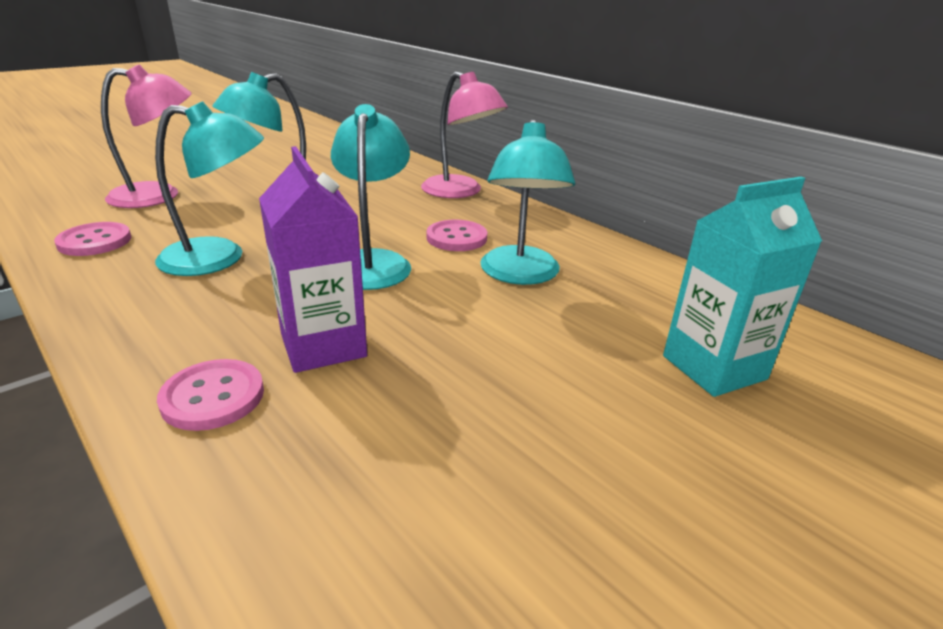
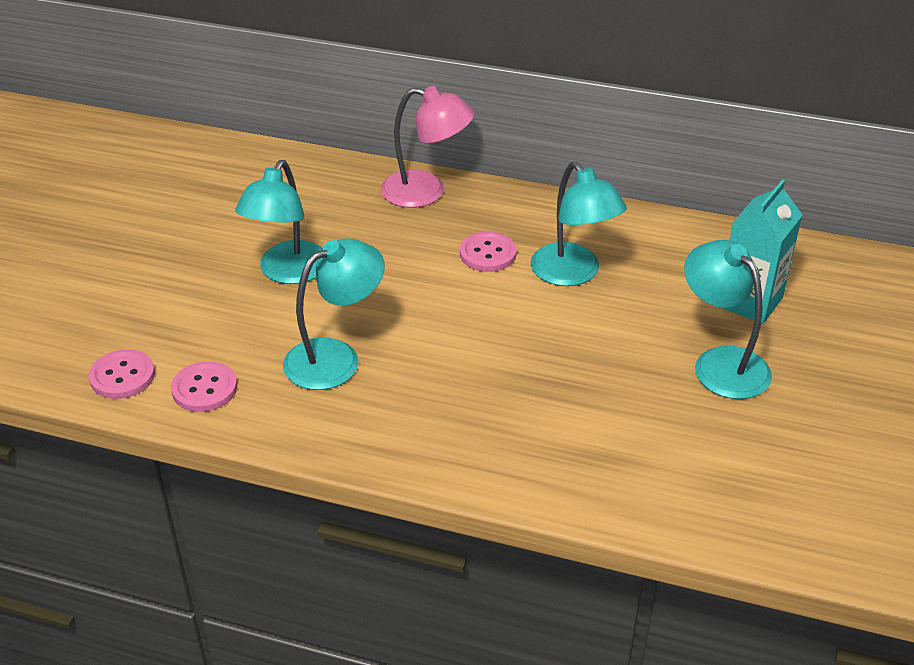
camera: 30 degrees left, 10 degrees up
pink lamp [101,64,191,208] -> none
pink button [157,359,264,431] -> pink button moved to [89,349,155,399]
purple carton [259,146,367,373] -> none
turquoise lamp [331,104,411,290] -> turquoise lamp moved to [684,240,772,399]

---

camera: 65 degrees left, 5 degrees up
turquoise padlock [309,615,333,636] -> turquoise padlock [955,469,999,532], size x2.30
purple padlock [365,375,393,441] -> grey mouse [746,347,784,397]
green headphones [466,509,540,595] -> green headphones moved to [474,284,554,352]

* * *

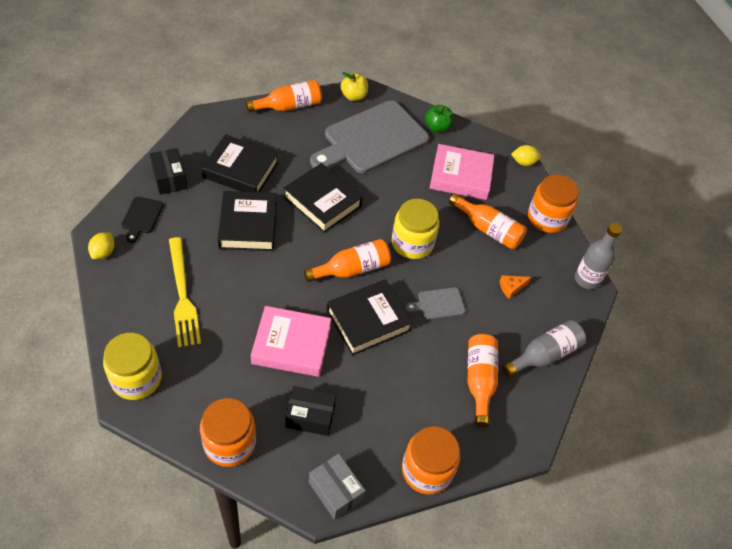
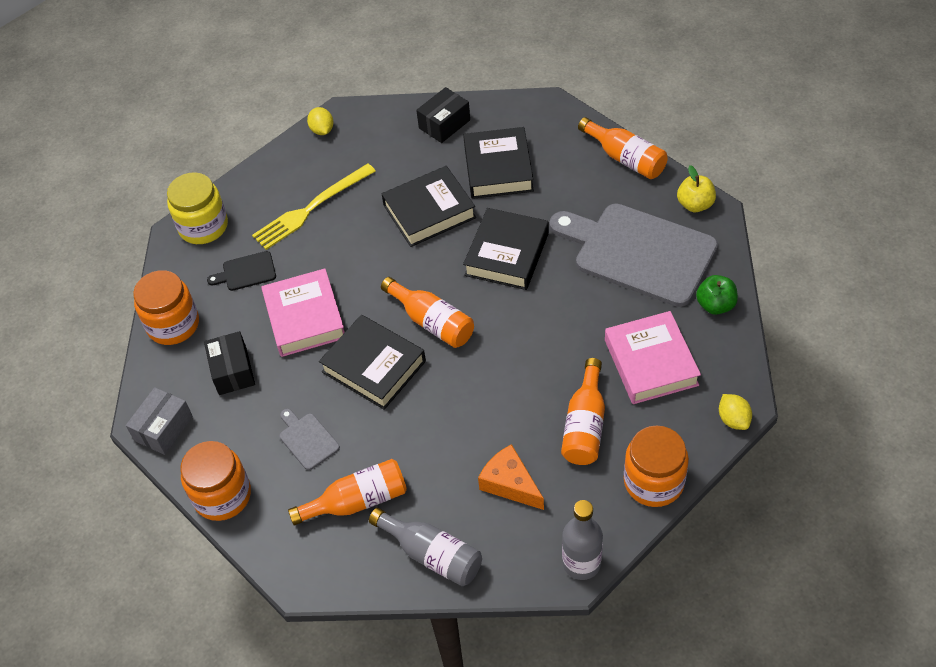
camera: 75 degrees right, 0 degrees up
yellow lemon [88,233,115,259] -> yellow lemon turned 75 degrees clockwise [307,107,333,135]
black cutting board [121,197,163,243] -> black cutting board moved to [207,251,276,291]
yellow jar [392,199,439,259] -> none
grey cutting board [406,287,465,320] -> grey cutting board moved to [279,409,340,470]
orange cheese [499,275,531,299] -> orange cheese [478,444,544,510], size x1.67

- What you will do -
With no other words, report how many lines in the entries hold the string "padlock".

- Solution to this task -
2